▶ **Try it**:
All of the records should be reproduced word for word, but no images may appear in the copy.

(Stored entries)
------------------------------------------------------------

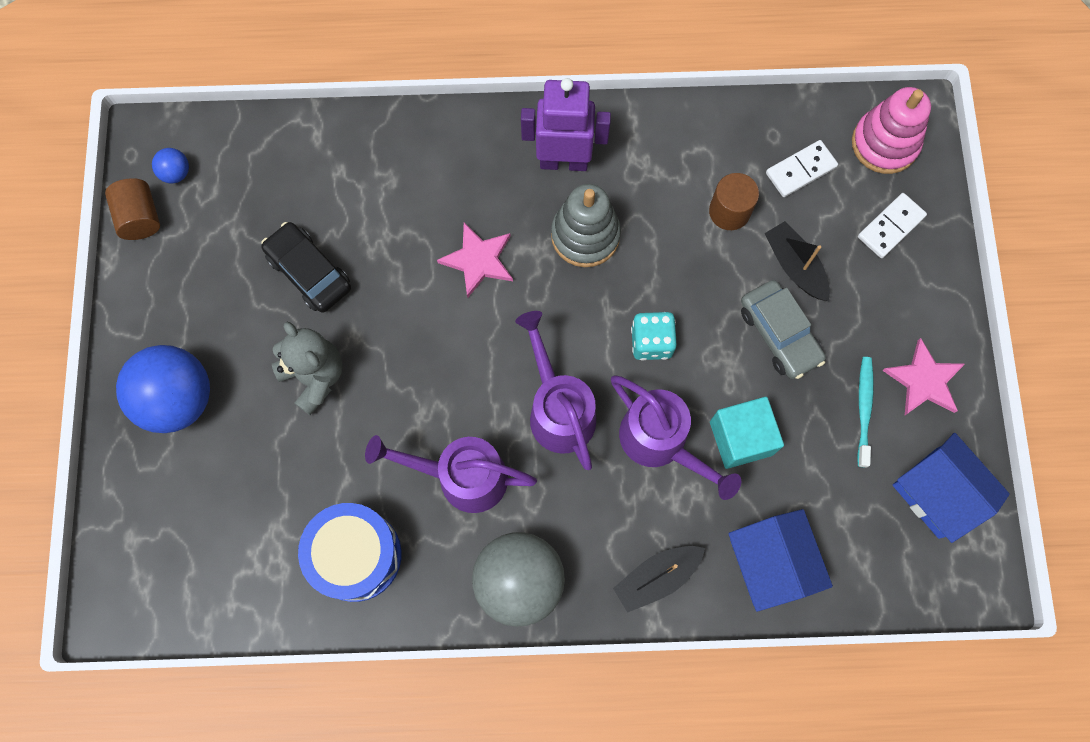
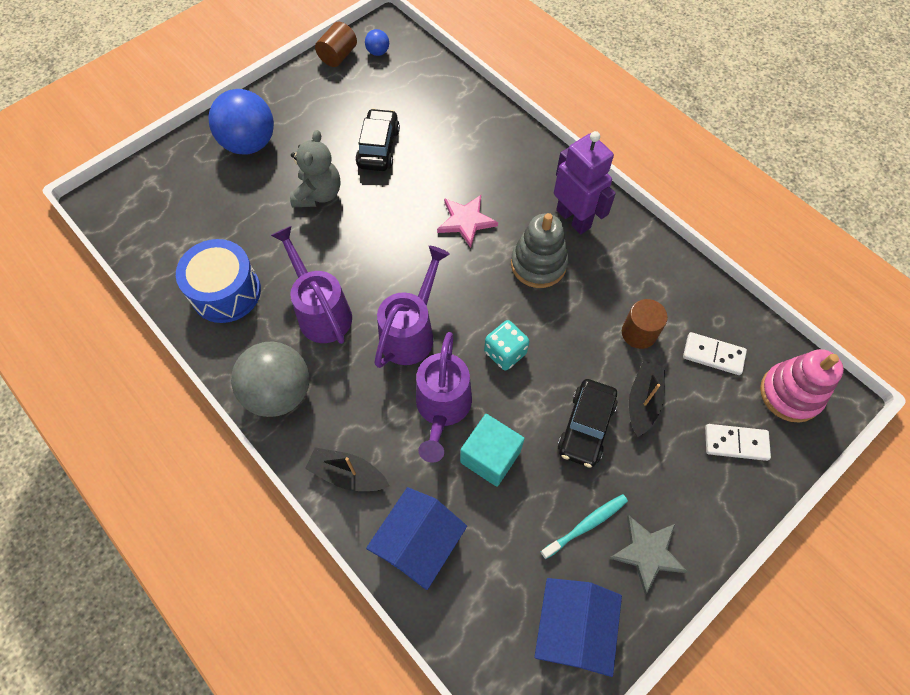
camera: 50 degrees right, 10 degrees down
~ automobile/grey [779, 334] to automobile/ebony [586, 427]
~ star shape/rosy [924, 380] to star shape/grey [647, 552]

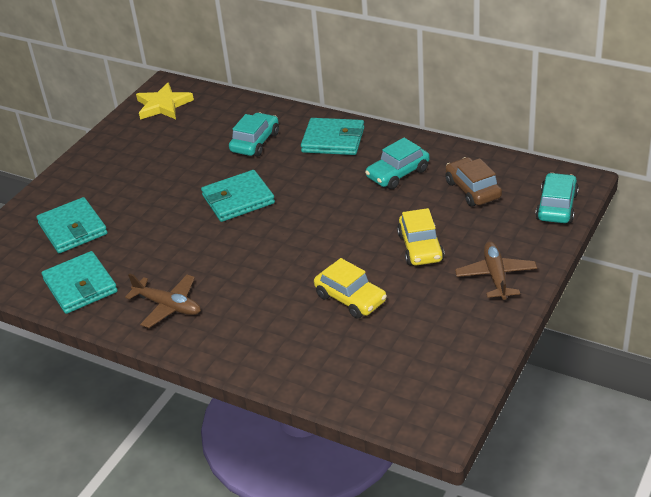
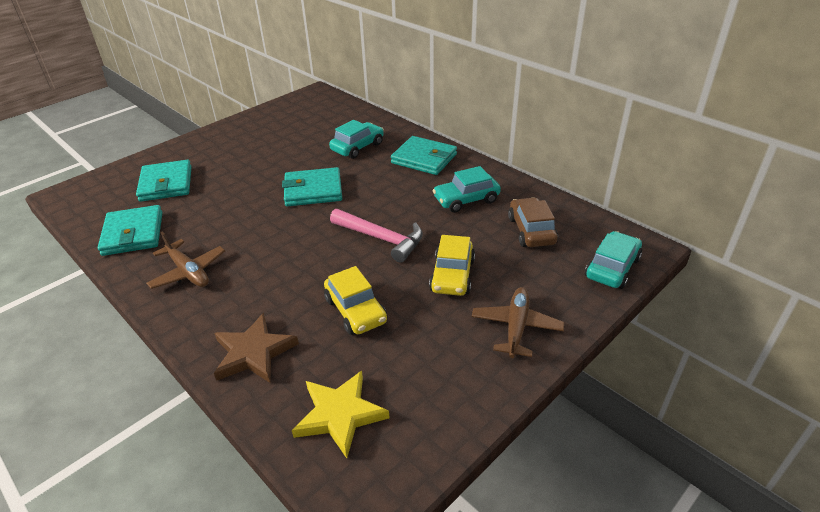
camera: 15 degrees right, 0 degrees up
~ star shape/yellow [163, 105] to [340, 415]
+ claw hammer/rosy [381, 239]
+ star shape/brown [253, 352]

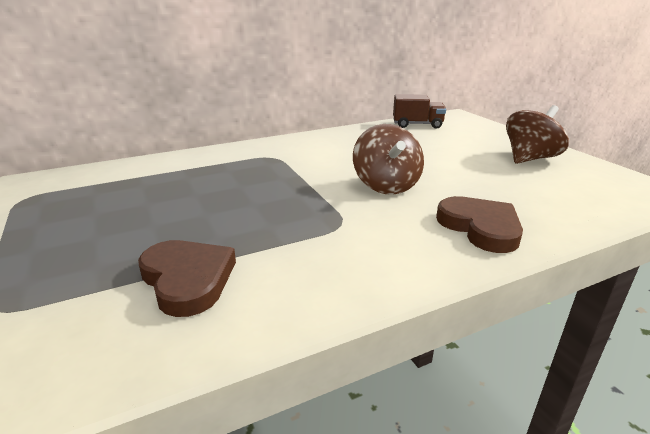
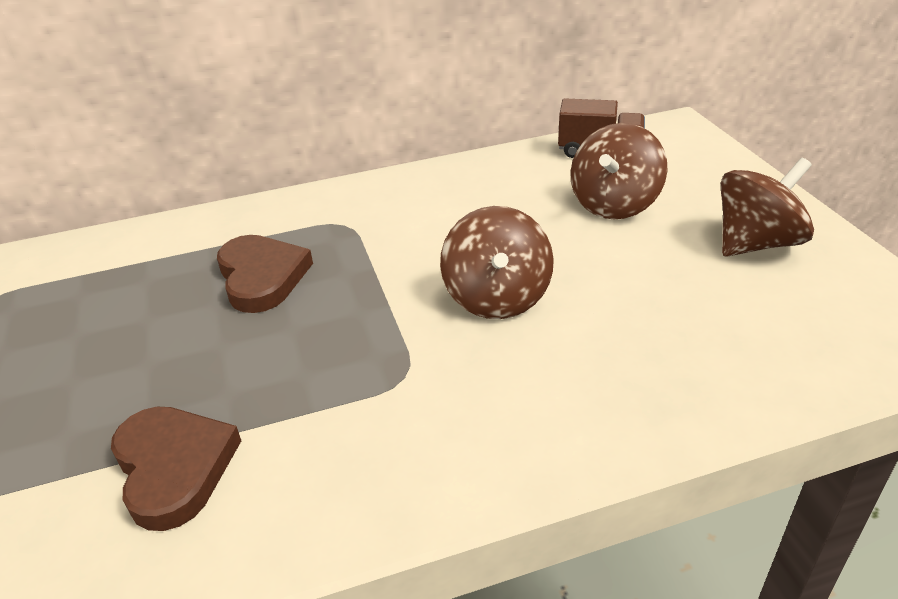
camera: 10 degrees right, 10 degrees up
~ heart shape/brown [480, 227] to [262, 277]
+ spinning top/brown [614, 204]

------------------------------------------------------------

▶ **Response to the task**:
camera: 50 degrees right, 10 degrees down
~ automobile/grey [779, 334] to automobile/ebony [586, 427]
~ star shape/rosy [924, 380] to star shape/grey [647, 552]

camera: 15 degrees right, 0 degrees up
~ star shape/yellow [163, 105] to [340, 415]
+ claw hammer/rosy [381, 239]
+ star shape/brown [253, 352]

camera: 10 degrees right, 10 degrees up
~ heart shape/brown [480, 227] to [262, 277]
+ spinning top/brown [614, 204]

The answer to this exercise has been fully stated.